(Problem statement) Below are entries. Reproduce exactly the lines between the line holding "blue capsule: 0 -> 1" and the line holding "purple stacking toy: 5 -> 4", inclusive, and only those.

───── Data to use

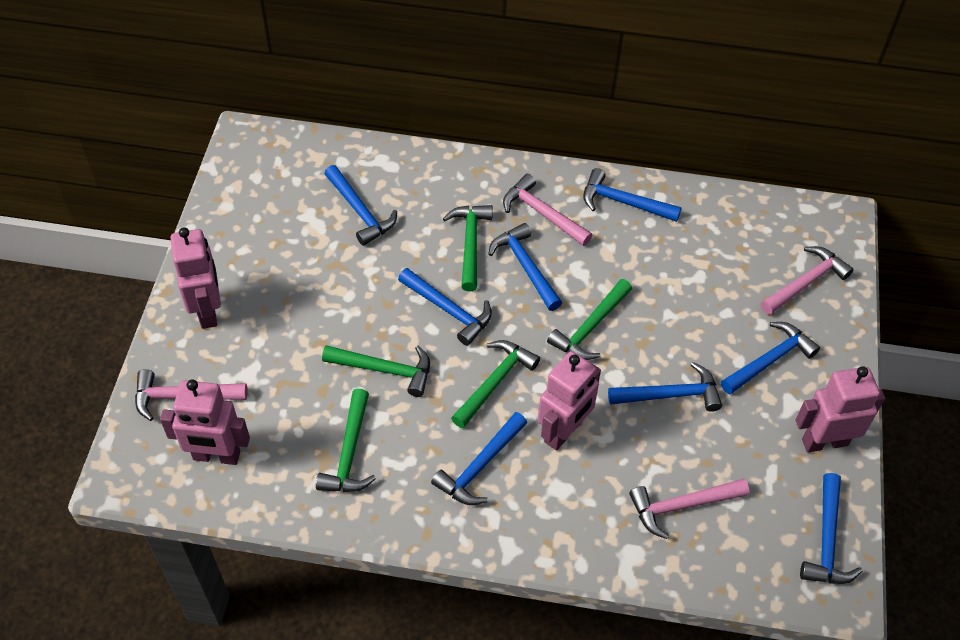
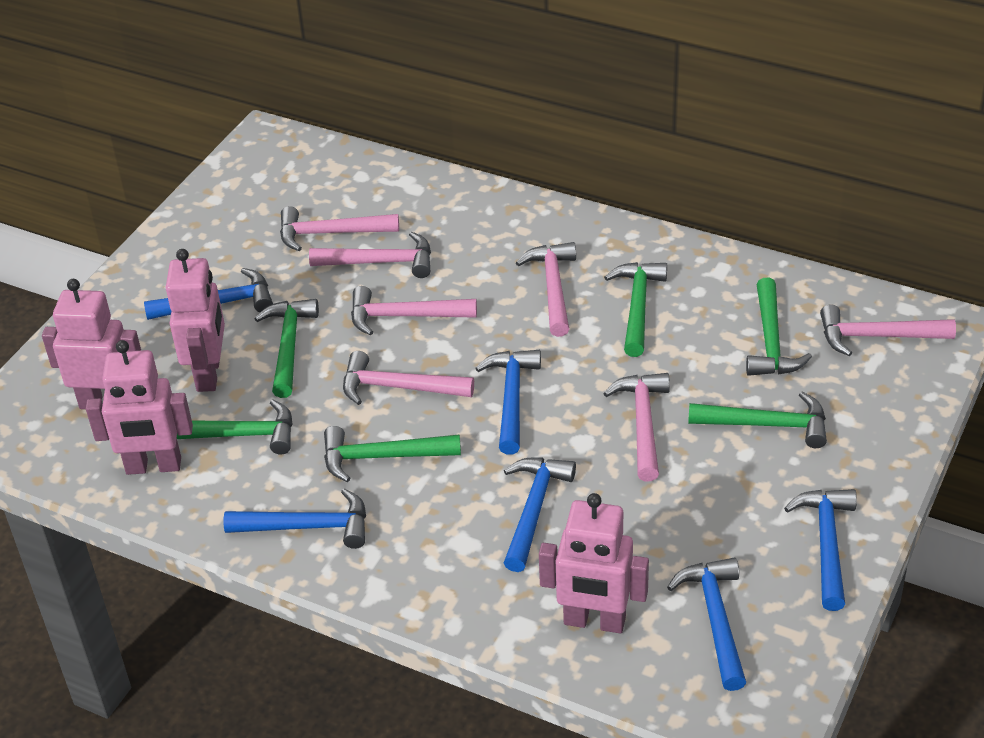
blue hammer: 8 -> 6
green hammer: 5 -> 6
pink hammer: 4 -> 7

──────────
───── Data to use

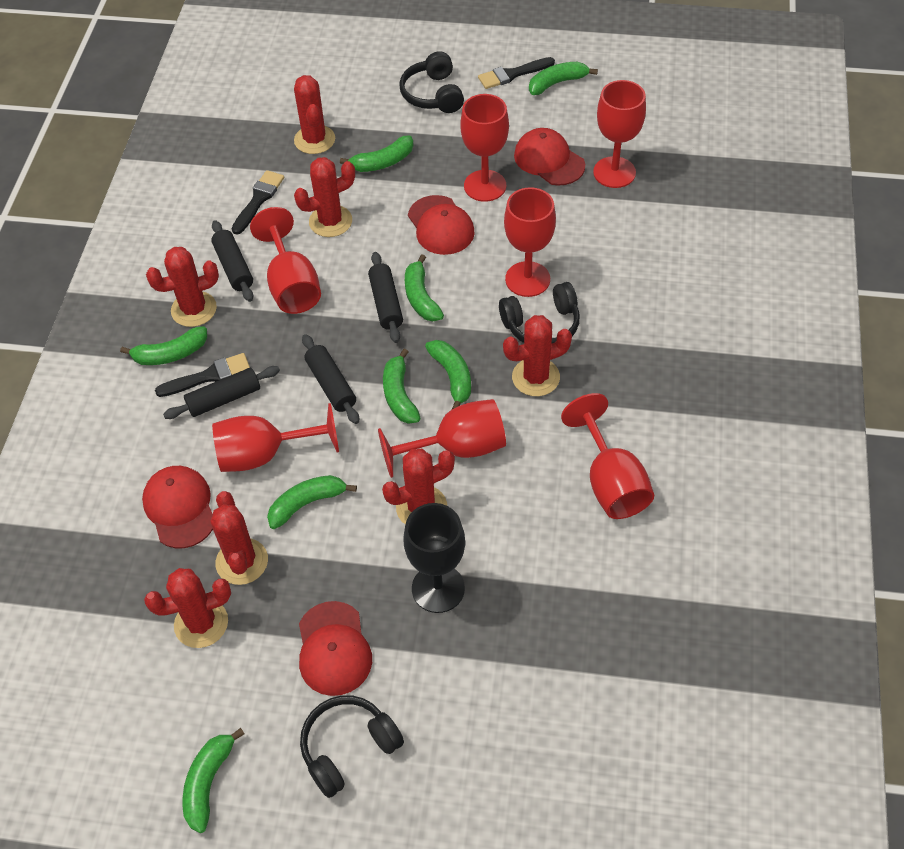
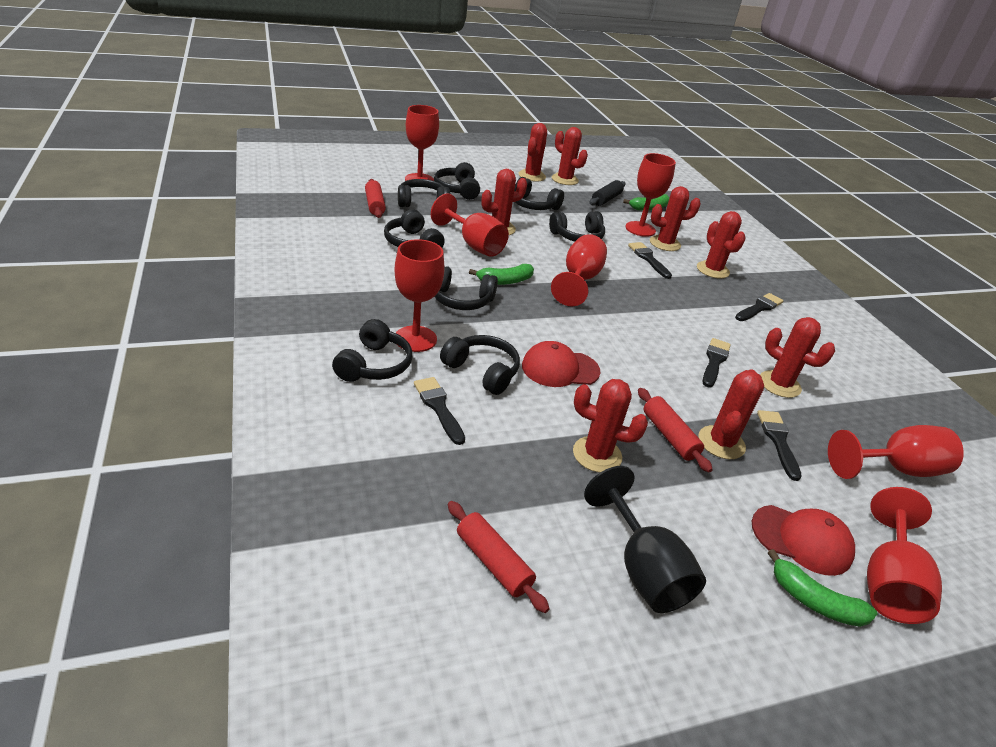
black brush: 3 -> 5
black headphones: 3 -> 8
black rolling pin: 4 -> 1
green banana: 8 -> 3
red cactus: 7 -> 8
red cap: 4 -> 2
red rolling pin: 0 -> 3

──────────
───── Data to use

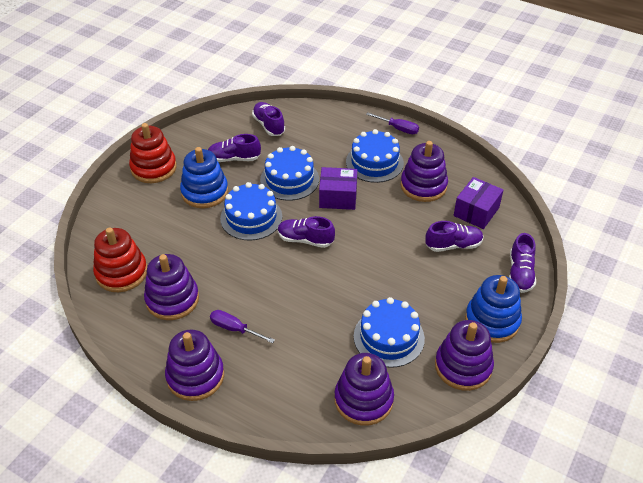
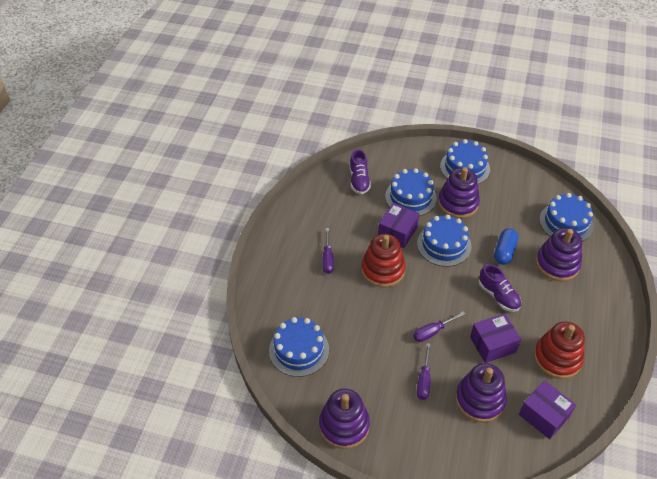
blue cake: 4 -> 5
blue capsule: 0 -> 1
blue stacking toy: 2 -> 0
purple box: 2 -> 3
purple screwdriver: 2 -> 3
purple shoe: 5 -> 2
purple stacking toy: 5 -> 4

──────────

(The answer)
blue capsule: 0 -> 1
blue stacking toy: 2 -> 0
purple box: 2 -> 3
purple screwdriver: 2 -> 3
purple shoe: 5 -> 2
purple stacking toy: 5 -> 4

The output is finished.